● **WORK TO COMPLETE**
Below are some records. Retype exactly the lines from the one containing "network6.js: [928,28,955,63] ->" through the one containing "Torpro Orders: [717,470,920,561]", both included, skipping every picture.

BEGIN RAW DATA

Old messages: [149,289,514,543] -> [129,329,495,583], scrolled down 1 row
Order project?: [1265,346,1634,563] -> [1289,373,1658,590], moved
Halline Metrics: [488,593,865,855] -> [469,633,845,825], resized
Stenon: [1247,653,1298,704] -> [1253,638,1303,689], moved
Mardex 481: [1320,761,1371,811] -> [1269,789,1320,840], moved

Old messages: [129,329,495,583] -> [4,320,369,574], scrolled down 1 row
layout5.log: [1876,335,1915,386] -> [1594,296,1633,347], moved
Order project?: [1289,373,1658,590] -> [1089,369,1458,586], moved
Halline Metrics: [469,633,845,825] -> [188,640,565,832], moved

END RAW DATA
BEGIN RAW DATA

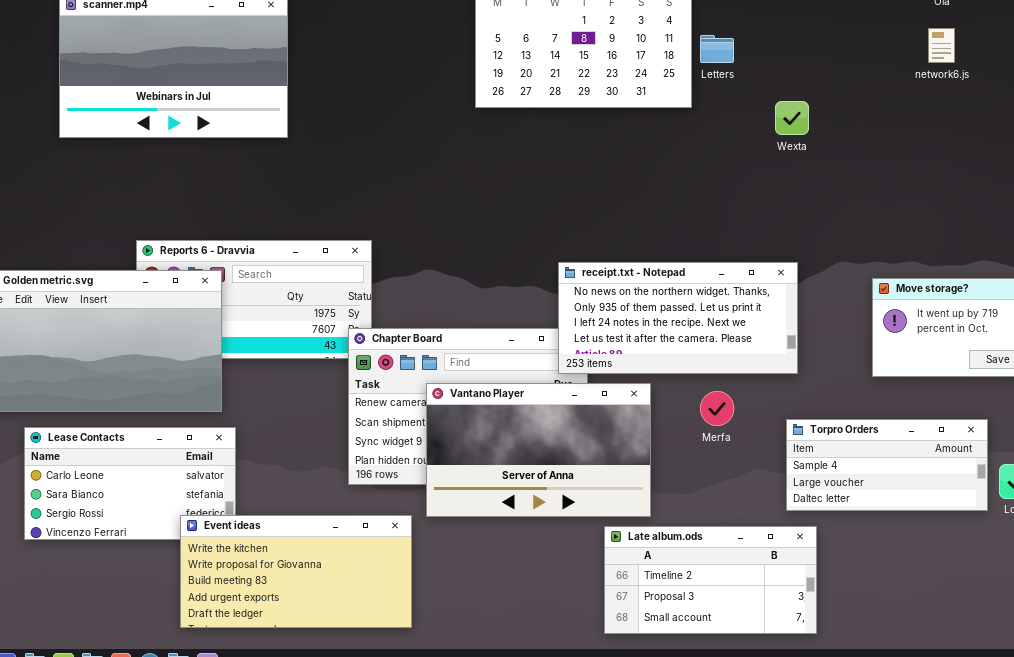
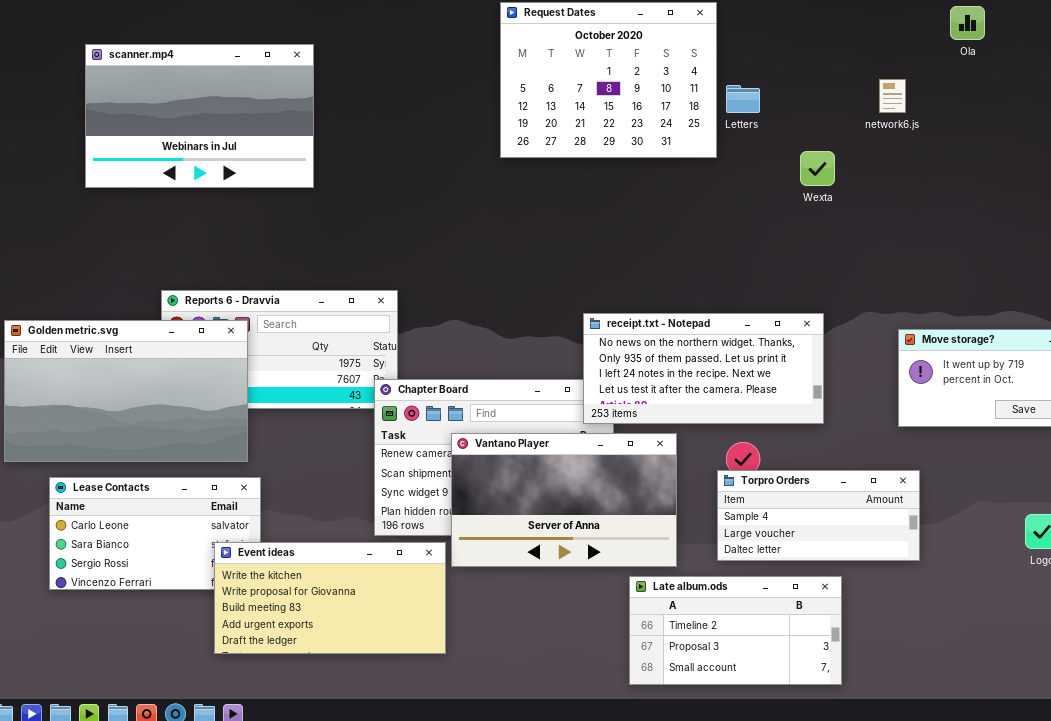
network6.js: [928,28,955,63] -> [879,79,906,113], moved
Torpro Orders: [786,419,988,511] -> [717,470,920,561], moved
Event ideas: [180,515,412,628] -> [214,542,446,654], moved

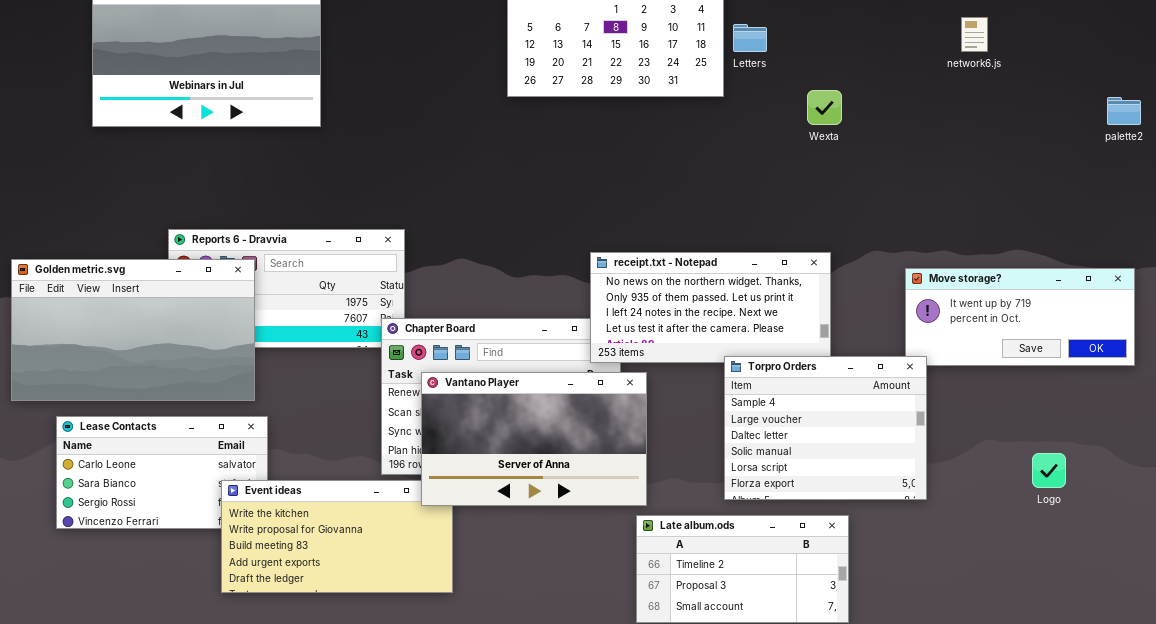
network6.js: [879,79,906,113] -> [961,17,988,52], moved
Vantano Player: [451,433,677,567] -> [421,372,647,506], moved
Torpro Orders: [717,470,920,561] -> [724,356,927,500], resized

END RAW DATA

● **EXPECTED ANSWER**
network6.js: [928,28,955,63] -> [879,79,906,113], moved
Torpro Orders: [786,419,988,511] -> [717,470,920,561], moved
Event ideas: [180,515,412,628] -> [214,542,446,654], moved

network6.js: [879,79,906,113] -> [961,17,988,52], moved
Vantano Player: [451,433,677,567] -> [421,372,647,506], moved
Torpro Orders: [717,470,920,561] -> [724,356,927,500], resized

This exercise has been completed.